**EXERCISE INPUT**
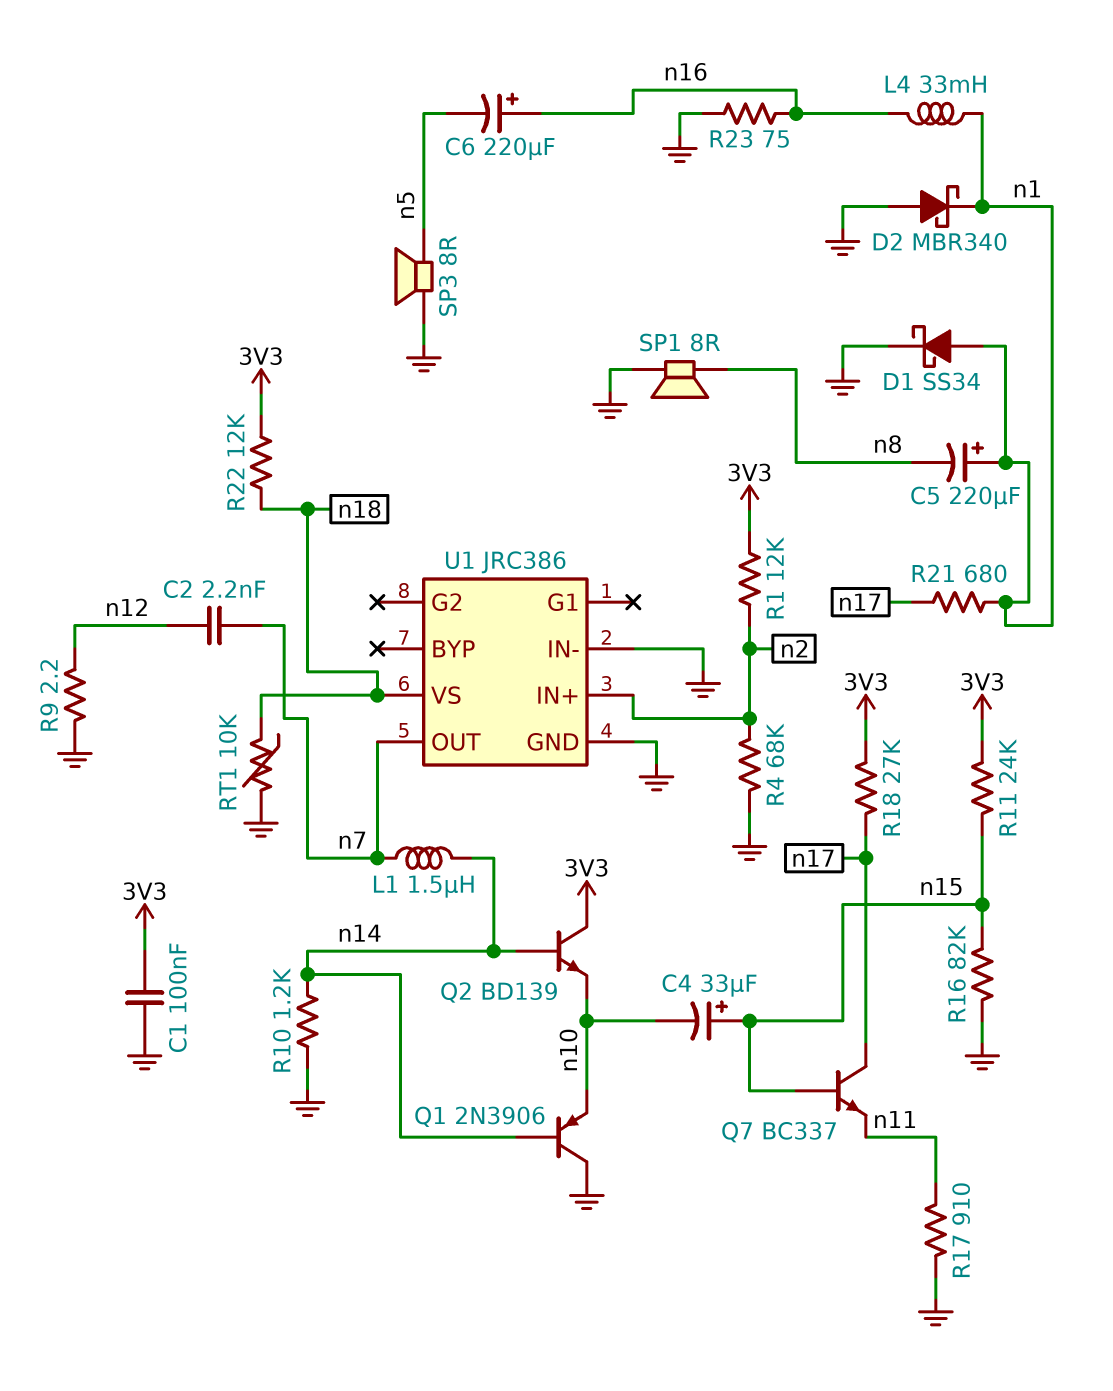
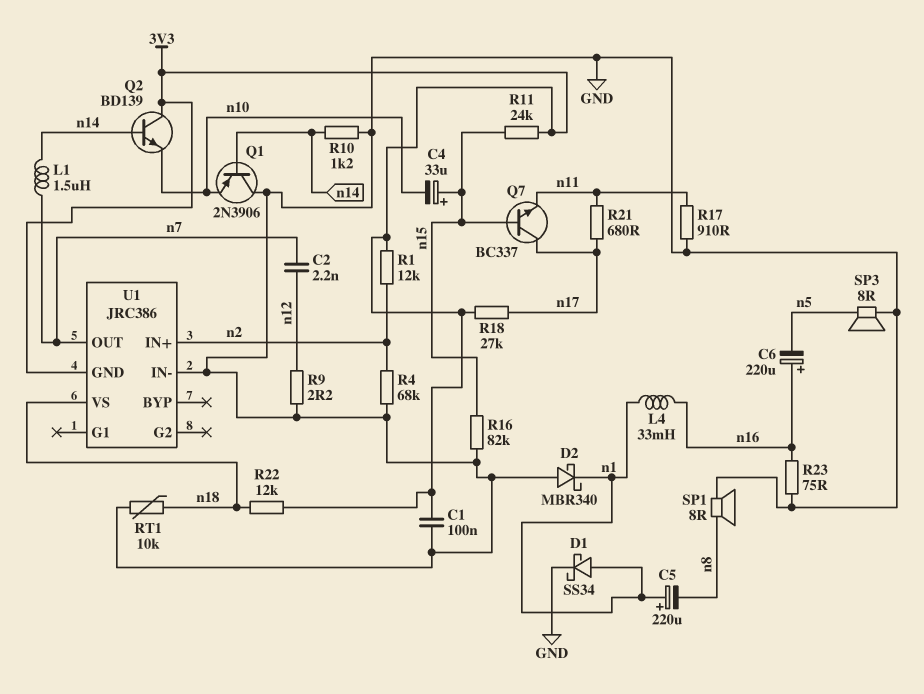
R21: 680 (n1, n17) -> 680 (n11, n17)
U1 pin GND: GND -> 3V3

---

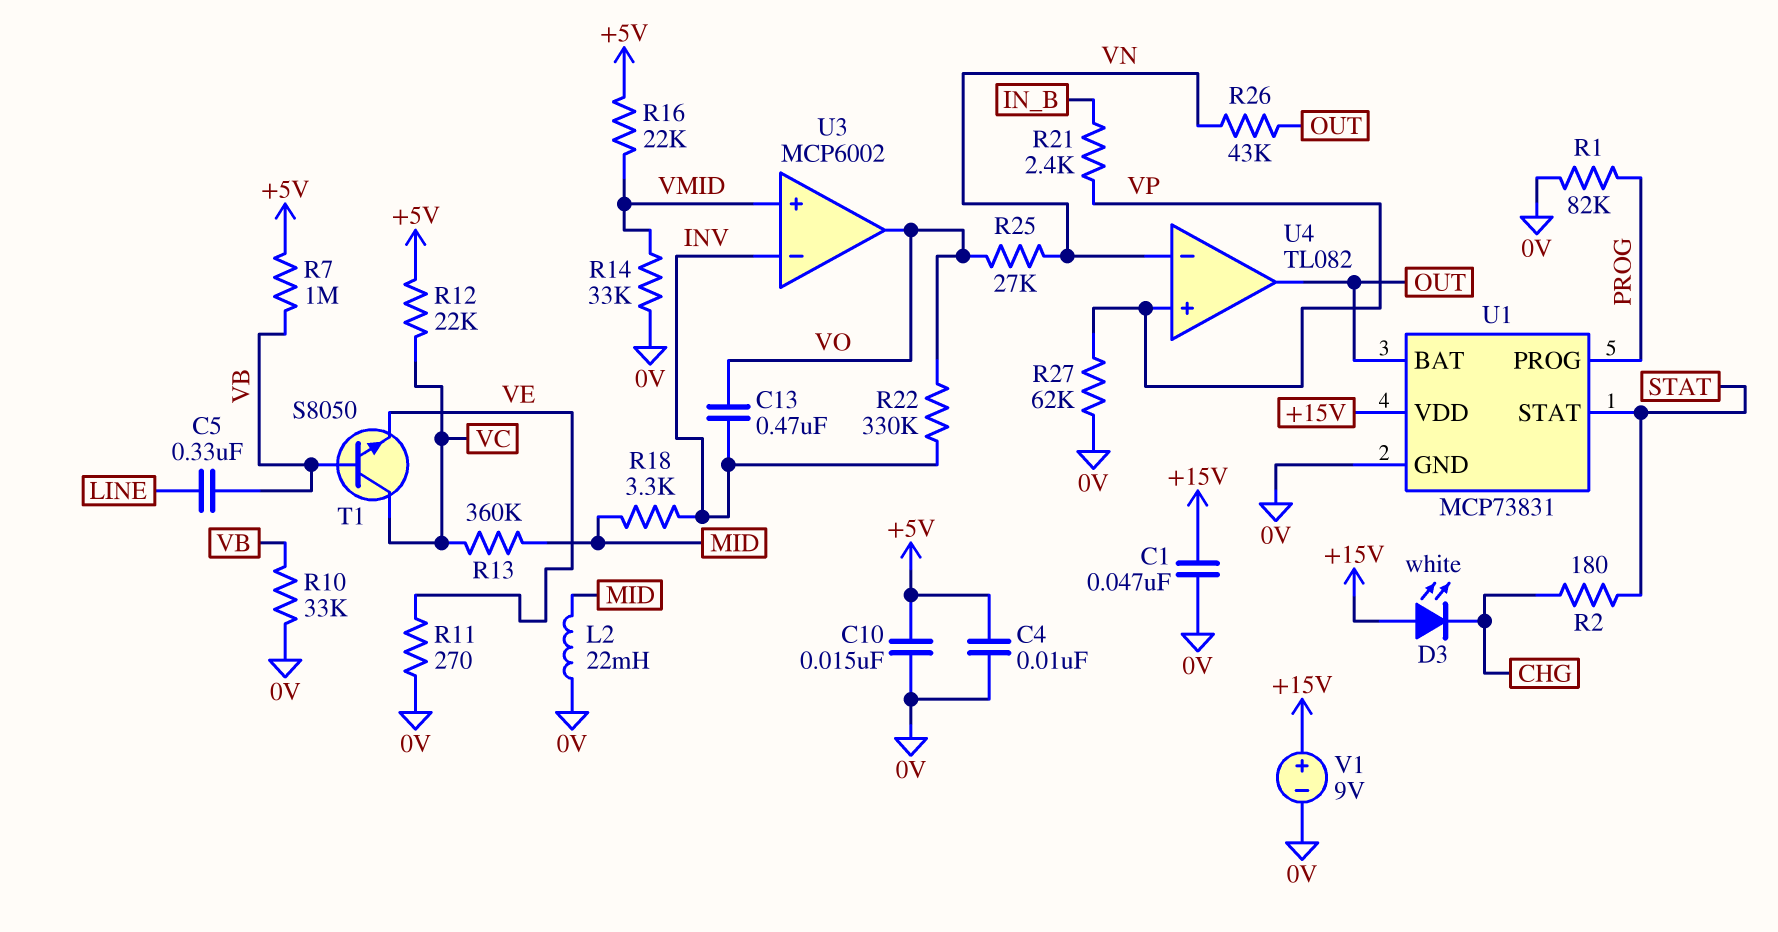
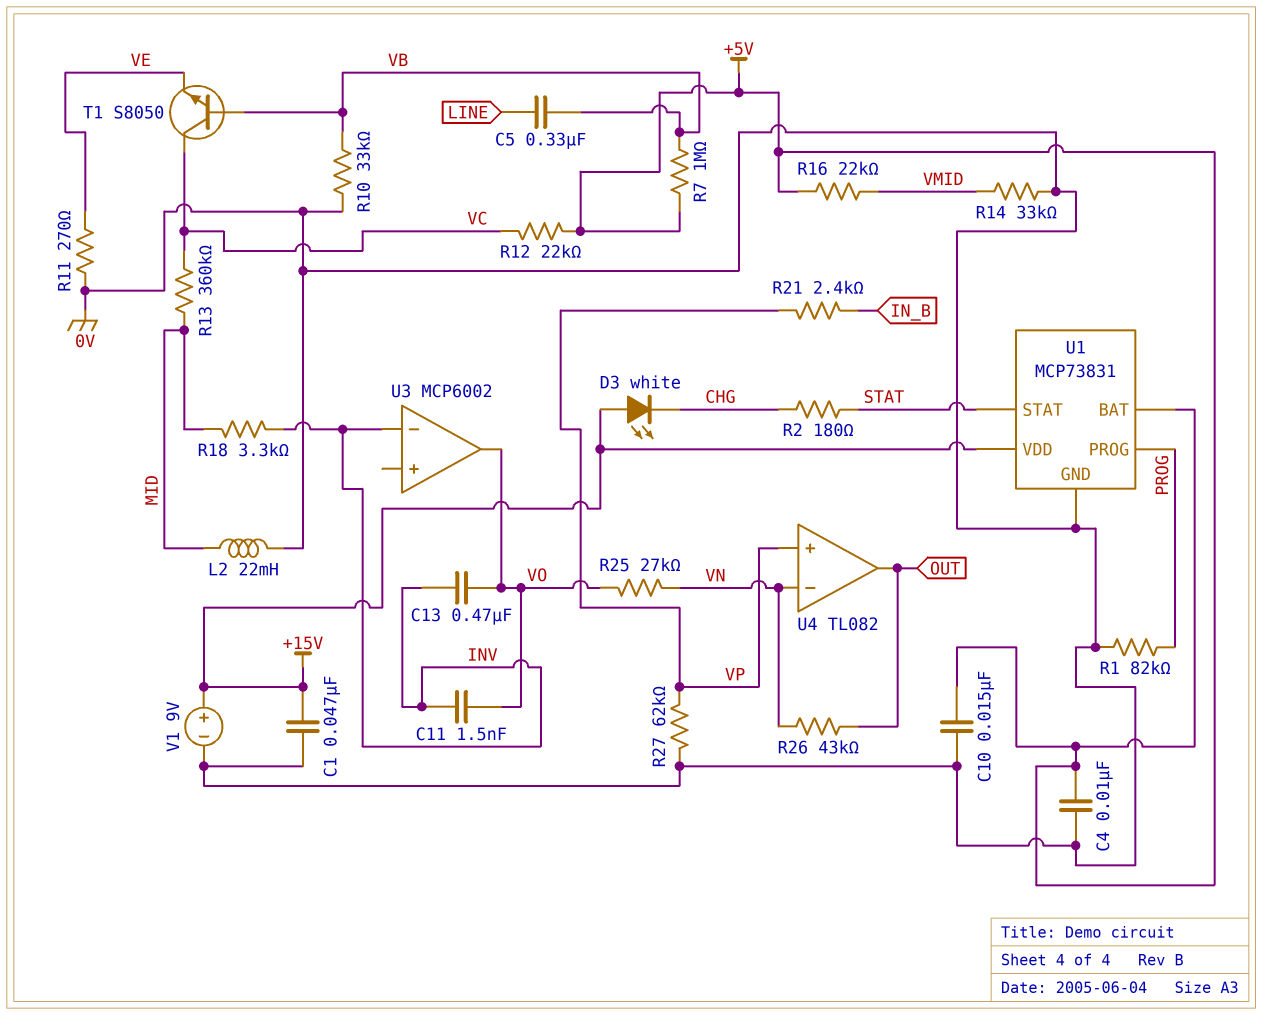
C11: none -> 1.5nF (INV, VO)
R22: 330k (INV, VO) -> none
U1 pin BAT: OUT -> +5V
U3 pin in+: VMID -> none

**DIRECTIONS FOR THIS TASK**
Where a line of the data above includes the string "none", pull it out.

**PROBLEM SOLUTION**
C11: none -> 1.5nF (INV, VO)
R22: 330k (INV, VO) -> none
U3 pin in+: VMID -> none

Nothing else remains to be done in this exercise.